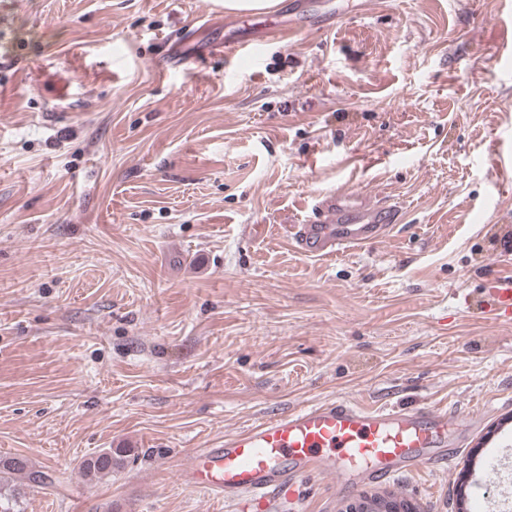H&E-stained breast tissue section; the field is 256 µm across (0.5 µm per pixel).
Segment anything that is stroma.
I'll list each match as a JSON object with an SVG mask.
<instances>
[{"mask_svg":"<svg viewBox=\"0 0 512 512\" xmlns=\"http://www.w3.org/2000/svg\"><path fill=\"white\" fill-rule=\"evenodd\" d=\"M332 2L334 29L257 66L214 51L224 0H0V459L54 478L19 512H232L182 485L193 453L336 397L512 412V320L477 302L512 277L505 0ZM349 186L402 224L296 252L315 196ZM104 448L129 454L87 481ZM475 451L305 477L273 512H459Z\"/></svg>","mask_w":512,"mask_h":512,"instance_id":"obj_1","label":"stroma"}]
</instances>
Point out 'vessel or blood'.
Wrapping results in <instances>:
<instances>
[{"label":"vessel or blood","instance_id":"vessel-or-blood-1","mask_svg":"<svg viewBox=\"0 0 512 512\" xmlns=\"http://www.w3.org/2000/svg\"><path fill=\"white\" fill-rule=\"evenodd\" d=\"M290 13L293 22L284 23L278 33L285 43L308 28L306 0H293ZM223 24L226 51L261 61L266 40L245 34L239 15H225ZM402 221L399 205L349 187L319 194L312 217L297 225L293 240L304 256H334L381 242ZM482 296L485 314L512 315V277L498 278ZM476 421L470 414L452 421L433 409L367 410L339 397L225 435L216 447L196 450L180 479L194 489L234 496L235 512H267L272 500L295 495L299 478L310 472L388 476L420 469L437 449L456 453ZM468 479L475 494L496 484L495 495L487 500L489 512H503L512 504V421L489 432Z\"/></svg>","mask_w":512,"mask_h":512}]
</instances>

## DIRECTIONS
Find how many lines of the material carry the string "blood". Only the number should be in the answer.

## SOLUTION
2